◆ Records for this exercise:
**********

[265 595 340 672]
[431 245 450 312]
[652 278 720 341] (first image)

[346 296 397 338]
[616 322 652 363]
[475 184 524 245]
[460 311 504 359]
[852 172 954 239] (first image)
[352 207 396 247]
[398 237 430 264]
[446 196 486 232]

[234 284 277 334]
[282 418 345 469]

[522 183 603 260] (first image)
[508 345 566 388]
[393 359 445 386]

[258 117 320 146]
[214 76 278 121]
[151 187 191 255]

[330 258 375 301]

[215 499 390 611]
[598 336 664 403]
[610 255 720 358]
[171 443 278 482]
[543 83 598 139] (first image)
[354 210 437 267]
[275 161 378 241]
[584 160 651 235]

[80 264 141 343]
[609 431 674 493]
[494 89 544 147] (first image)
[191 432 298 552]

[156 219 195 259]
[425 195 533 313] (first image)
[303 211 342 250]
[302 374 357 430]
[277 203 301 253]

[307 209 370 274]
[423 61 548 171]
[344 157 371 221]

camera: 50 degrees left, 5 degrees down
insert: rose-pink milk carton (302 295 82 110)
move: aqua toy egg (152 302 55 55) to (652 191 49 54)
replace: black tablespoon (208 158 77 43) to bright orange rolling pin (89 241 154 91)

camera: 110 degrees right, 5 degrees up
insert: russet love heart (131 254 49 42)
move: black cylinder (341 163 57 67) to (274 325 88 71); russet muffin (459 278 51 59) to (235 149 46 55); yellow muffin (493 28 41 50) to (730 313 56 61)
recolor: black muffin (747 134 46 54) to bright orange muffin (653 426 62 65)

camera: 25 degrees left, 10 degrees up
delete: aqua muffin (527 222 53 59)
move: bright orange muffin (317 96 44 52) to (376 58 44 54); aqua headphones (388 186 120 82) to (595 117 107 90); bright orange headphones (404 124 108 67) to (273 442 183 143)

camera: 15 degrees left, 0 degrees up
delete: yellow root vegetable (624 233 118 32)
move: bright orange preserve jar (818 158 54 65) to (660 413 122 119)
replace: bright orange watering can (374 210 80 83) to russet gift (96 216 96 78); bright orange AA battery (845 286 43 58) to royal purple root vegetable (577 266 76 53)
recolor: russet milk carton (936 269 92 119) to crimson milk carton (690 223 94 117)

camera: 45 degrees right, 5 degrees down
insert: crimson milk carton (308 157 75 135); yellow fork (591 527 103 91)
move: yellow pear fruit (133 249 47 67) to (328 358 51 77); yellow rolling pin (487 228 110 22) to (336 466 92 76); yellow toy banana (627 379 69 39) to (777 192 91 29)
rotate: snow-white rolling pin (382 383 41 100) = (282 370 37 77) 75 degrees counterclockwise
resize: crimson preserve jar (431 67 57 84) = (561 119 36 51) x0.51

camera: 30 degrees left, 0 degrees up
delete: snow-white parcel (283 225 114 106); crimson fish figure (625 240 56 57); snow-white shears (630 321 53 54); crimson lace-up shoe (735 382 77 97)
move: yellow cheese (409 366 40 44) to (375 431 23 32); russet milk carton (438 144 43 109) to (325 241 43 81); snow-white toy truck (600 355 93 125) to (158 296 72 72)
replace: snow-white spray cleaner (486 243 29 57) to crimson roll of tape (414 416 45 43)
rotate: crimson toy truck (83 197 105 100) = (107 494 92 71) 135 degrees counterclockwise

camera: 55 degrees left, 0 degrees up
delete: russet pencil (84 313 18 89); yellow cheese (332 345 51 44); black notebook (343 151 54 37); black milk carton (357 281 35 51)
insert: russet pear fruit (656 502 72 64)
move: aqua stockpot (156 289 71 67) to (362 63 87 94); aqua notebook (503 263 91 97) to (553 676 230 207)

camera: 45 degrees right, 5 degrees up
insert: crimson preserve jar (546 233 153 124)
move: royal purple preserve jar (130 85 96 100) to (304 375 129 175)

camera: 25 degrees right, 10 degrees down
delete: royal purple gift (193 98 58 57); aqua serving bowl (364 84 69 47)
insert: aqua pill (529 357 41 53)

**********

◆ How to complete this task:
Without leaving anything out, repeat every entry shown above.

◆ Expected output:
[265 595 340 672]
[431 245 450 312]
[652 278 720 341] (first image)

[346 296 397 338]
[616 322 652 363]
[475 184 524 245]
[460 311 504 359]
[852 172 954 239] (first image)
[352 207 396 247]
[398 237 430 264]
[446 196 486 232]

[234 284 277 334]
[282 418 345 469]

[522 183 603 260] (first image)
[508 345 566 388]
[393 359 445 386]

[258 117 320 146]
[214 76 278 121]
[151 187 191 255]

[330 258 375 301]

[215 499 390 611]
[598 336 664 403]
[610 255 720 358]
[171 443 278 482]
[543 83 598 139] (first image)
[354 210 437 267]
[275 161 378 241]
[584 160 651 235]

[80 264 141 343]
[609 431 674 493]
[494 89 544 147] (first image)
[191 432 298 552]

[156 219 195 259]
[425 195 533 313] (first image)
[303 211 342 250]
[302 374 357 430]
[277 203 301 253]

[307 209 370 274]
[423 61 548 171]
[344 157 371 221]

camera: 50 degrees left, 5 degrees down
insert: rose-pink milk carton (302 295 82 110)
move: aqua toy egg (152 302 55 55) to (652 191 49 54)
replace: black tablespoon (208 158 77 43) to bright orange rolling pin (89 241 154 91)

camera: 110 degrees right, 5 degrees up
insert: russet love heart (131 254 49 42)
move: black cylinder (341 163 57 67) to (274 325 88 71); russet muffin (459 278 51 59) to (235 149 46 55); yellow muffin (493 28 41 50) to (730 313 56 61)
recolor: black muffin (747 134 46 54) to bright orange muffin (653 426 62 65)

camera: 25 degrees left, 10 degrees up
delete: aqua muffin (527 222 53 59)
move: bright orange muffin (317 96 44 52) to (376 58 44 54); aqua headphones (388 186 120 82) to (595 117 107 90); bright orange headphones (404 124 108 67) to (273 442 183 143)

camera: 15 degrees left, 0 degrees up
delete: yellow root vegetable (624 233 118 32)
move: bright orange preserve jar (818 158 54 65) to (660 413 122 119)
replace: bright orange watering can (374 210 80 83) to russet gift (96 216 96 78); bright orange AA battery (845 286 43 58) to royal purple root vegetable (577 266 76 53)
recolor: russet milk carton (936 269 92 119) to crimson milk carton (690 223 94 117)

camera: 45 degrees right, 5 degrees down
insert: crimson milk carton (308 157 75 135); yellow fork (591 527 103 91)
move: yellow pear fruit (133 249 47 67) to (328 358 51 77); yellow rolling pin (487 228 110 22) to (336 466 92 76); yellow toy banana (627 379 69 39) to (777 192 91 29)
rotate: snow-white rolling pin (382 383 41 100) = (282 370 37 77) 75 degrees counterclockwise
resize: crimson preserve jar (431 67 57 84) = (561 119 36 51) x0.51

camera: 30 degrees left, 0 degrees up
delete: snow-white parcel (283 225 114 106); crimson fish figure (625 240 56 57); snow-white shears (630 321 53 54); crimson lace-up shoe (735 382 77 97)
move: yellow cheese (409 366 40 44) to (375 431 23 32); russet milk carton (438 144 43 109) to (325 241 43 81); snow-white toy truck (600 355 93 125) to (158 296 72 72)
replace: snow-white spray cleaner (486 243 29 57) to crimson roll of tape (414 416 45 43)
rotate: crimson toy truck (83 197 105 100) = (107 494 92 71) 135 degrees counterclockwise

camera: 55 degrees left, 0 degrees up
delete: russet pencil (84 313 18 89); yellow cheese (332 345 51 44); black notebook (343 151 54 37); black milk carton (357 281 35 51)
insert: russet pear fruit (656 502 72 64)
move: aqua stockpot (156 289 71 67) to (362 63 87 94); aqua notebook (503 263 91 97) to (553 676 230 207)

camera: 45 degrees right, 5 degrees up
insert: crimson preserve jar (546 233 153 124)
move: royal purple preserve jar (130 85 96 100) to (304 375 129 175)

camera: 25 degrees right, 10 degrees down
delete: royal purple gift (193 98 58 57); aqua serving bowl (364 84 69 47)
insert: aqua pill (529 357 41 53)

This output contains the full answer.